◆ Problem statement ◆
Take the line containing "U6: XOR 74LS86" and each line after it through the end of the data below, and return them exactly, minus any pictures.

◆ Data shown ◆
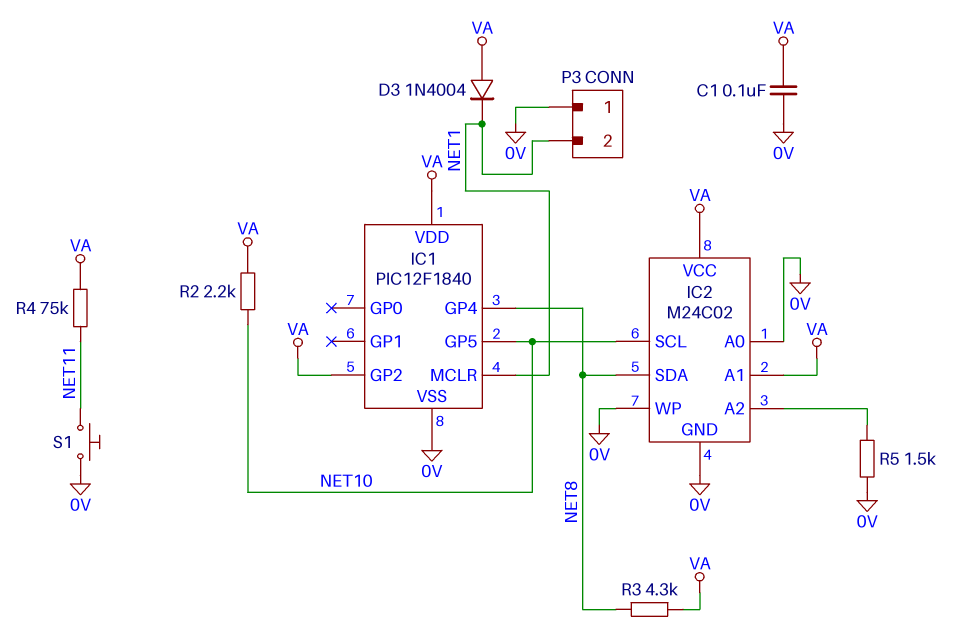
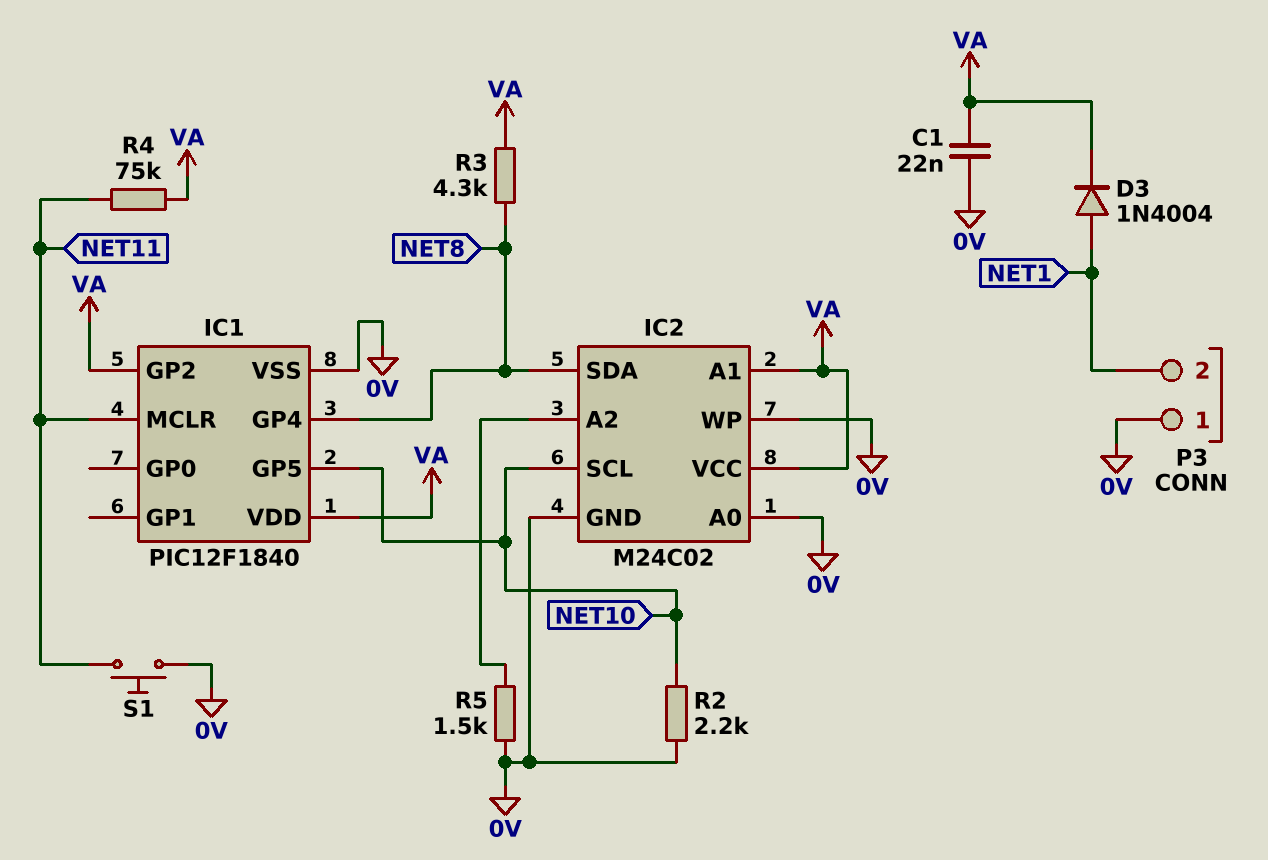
C1: 100nF (0V, VA) -> 22nF (0V, VA)
D3: diode 1N4004 (A VA, K NET1) -> diode 1N4004 (A NET1, K VA)
IC1 pin MCLR: NET1 -> NET11
R2: 2.2k (NET10, VA) -> 2.2k (0V, NET10)

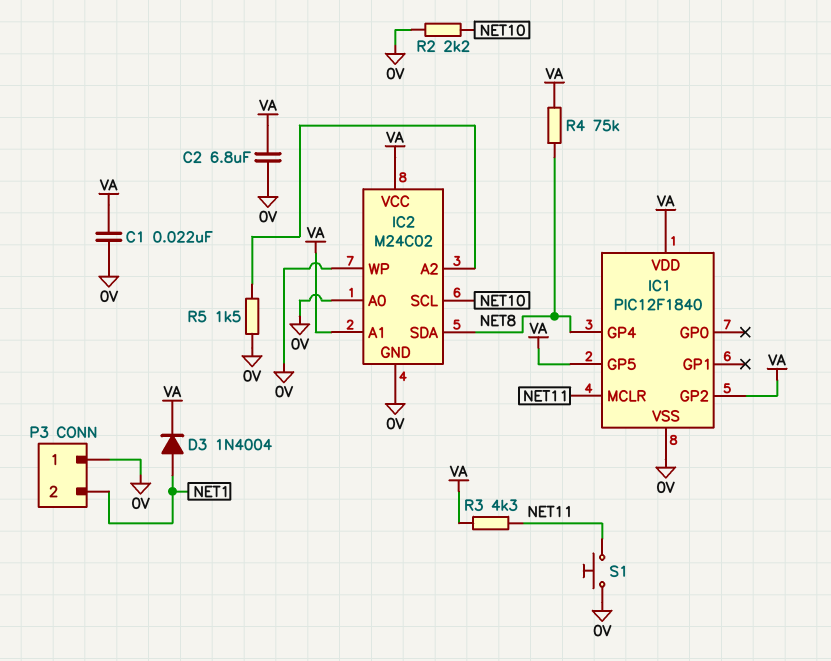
C2: none -> 6.8uF (0V, VA)
IC1 pin GP5: NET10 -> VA
R3: 4.3k (NET8, VA) -> 4.3k (NET11, VA)
R4: 75k (NET11, VA) -> 75k (NET8, VA)

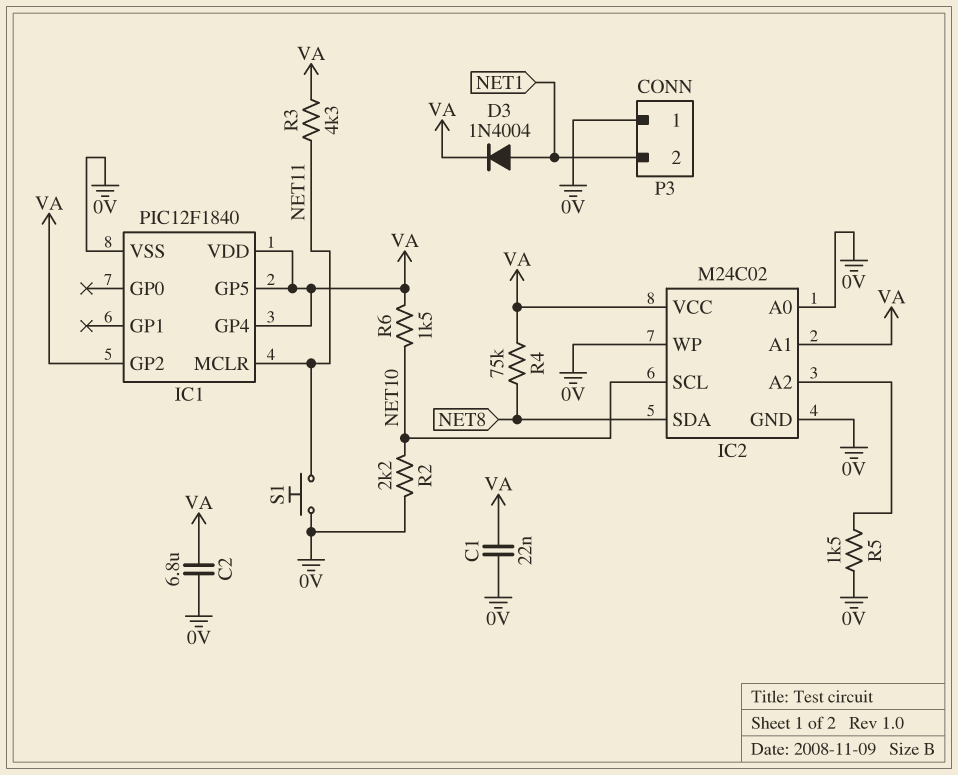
IC1 pin GP4: NET8 -> VA
R6: none -> 1.5k (NET10, VA)

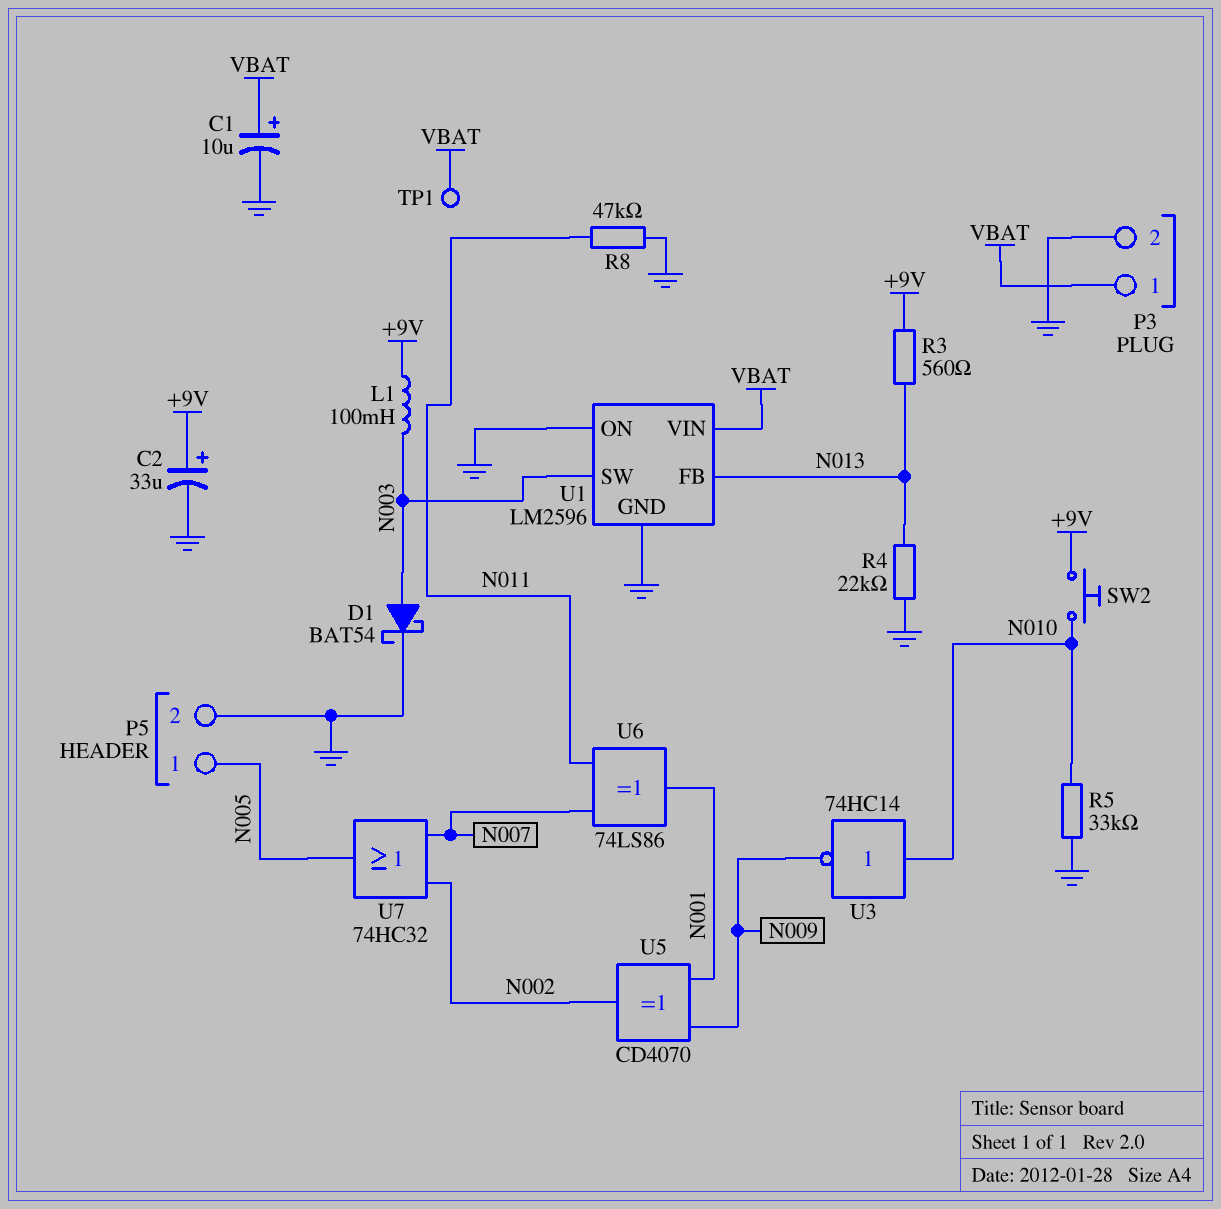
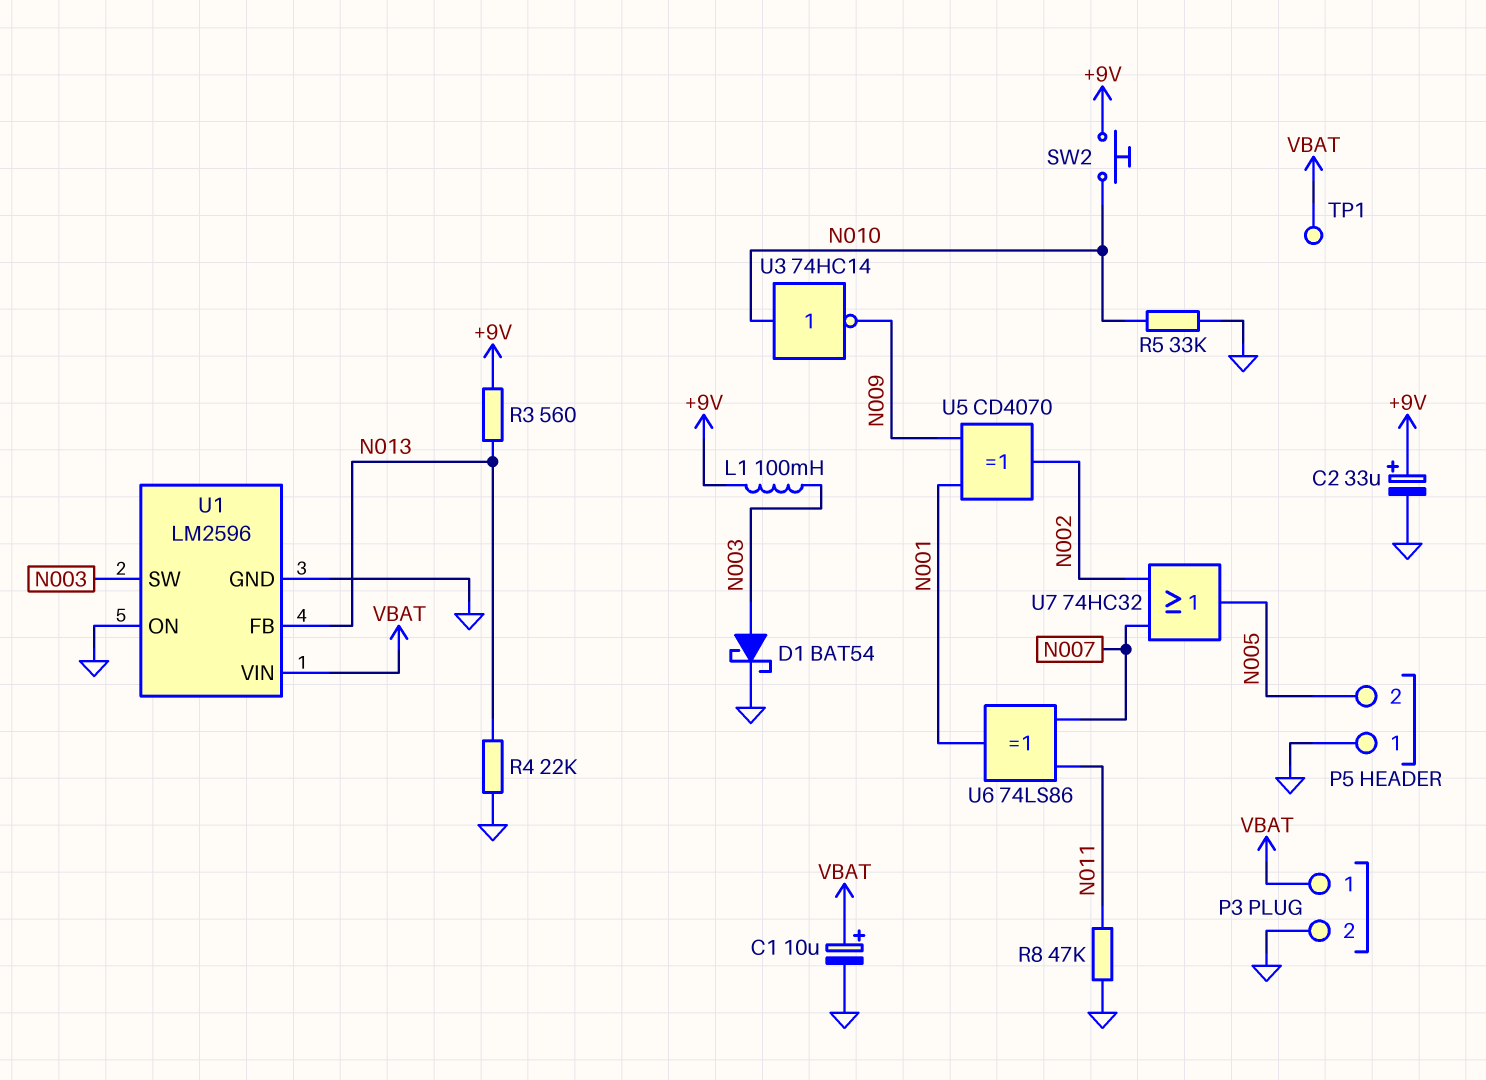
P5 pin 1: N005 -> GND
P5 pin 2: GND -> N005

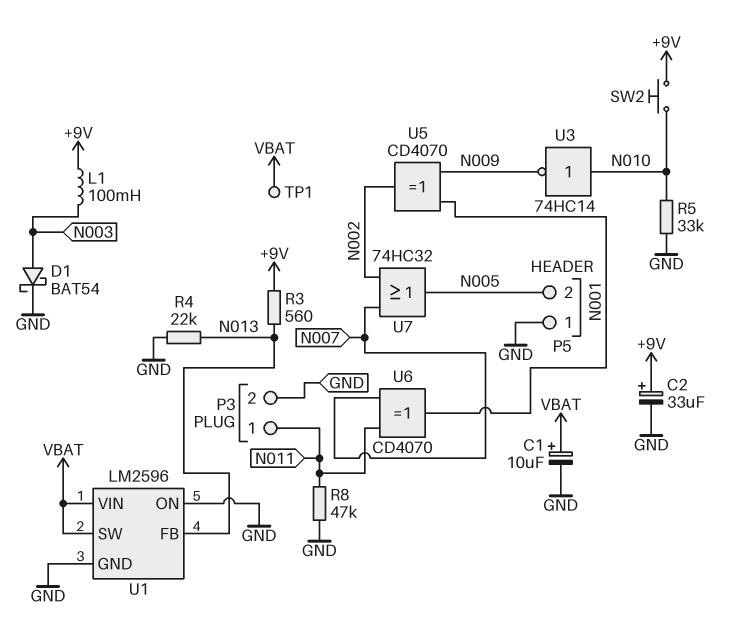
P3 pin 1: VBAT -> N011
U1 pin SW: N003 -> VBAT
U6: XOR 74LS86 (in N007, in N011, out N001) -> XOR CD4070 (in N007, in N011, out N001)

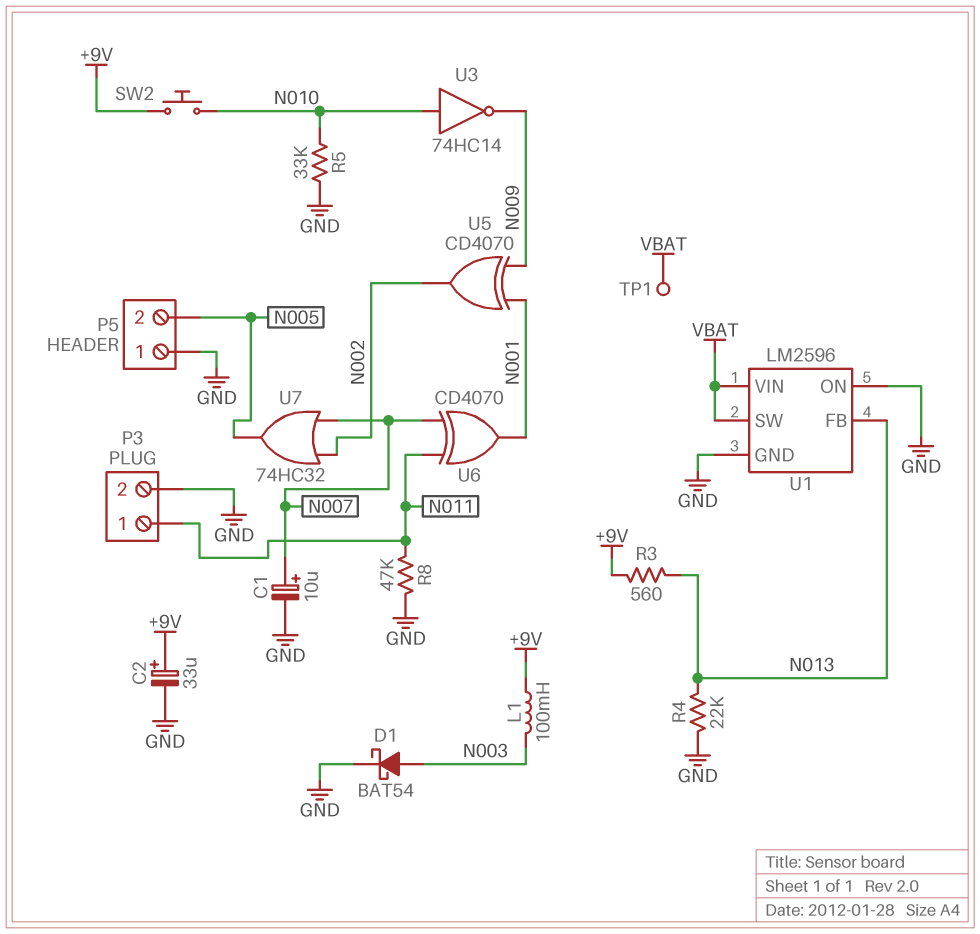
C1: 10uF (plus VBAT, minus GND) -> 10uF (plus N007, minus GND)

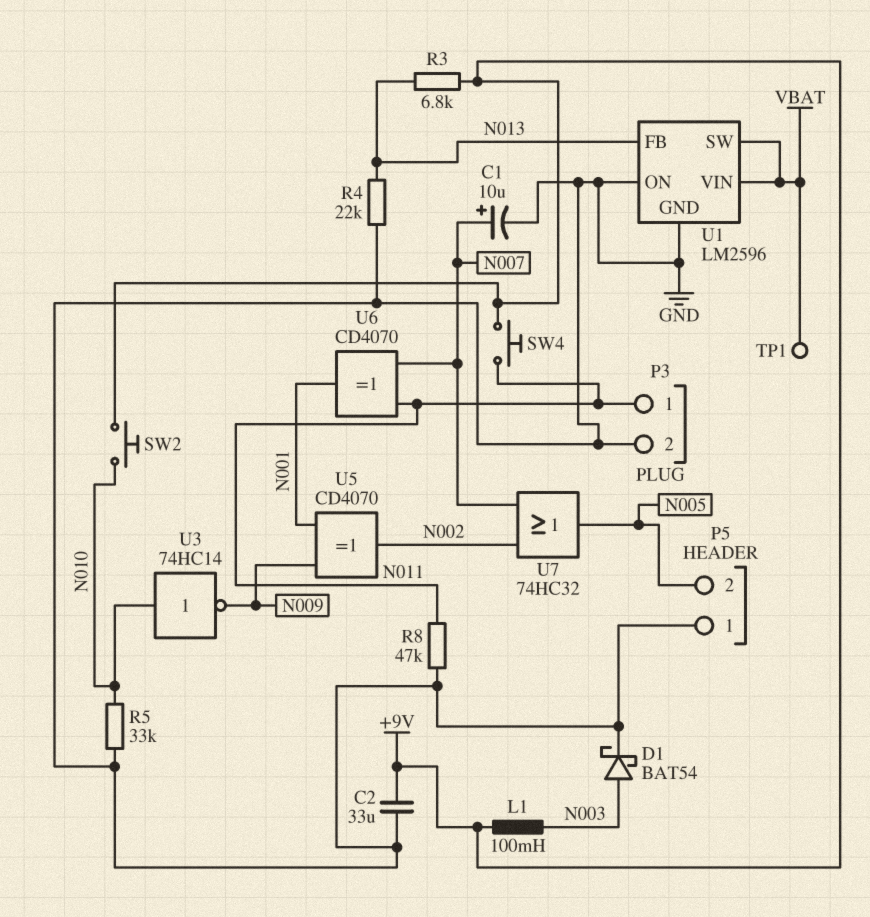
C2: 33uF (plus +9V, minus GND) -> 33uF (+9V, GND)
R3: 560 (+9V, N013) -> 6.8k (+9V, N013)
SW4: none -> button (+9V, N011)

◆ Your solution ◆
U6: XOR 74LS86 (in N007, in N011, out N001) -> XOR CD4070 (in N007, in N011, out N001)

C1: 10uF (plus VBAT, minus GND) -> 10uF (plus N007, minus GND)

C2: 33uF (plus +9V, minus GND) -> 33uF (+9V, GND)
R3: 560 (+9V, N013) -> 6.8k (+9V, N013)
SW4: none -> button (+9V, N011)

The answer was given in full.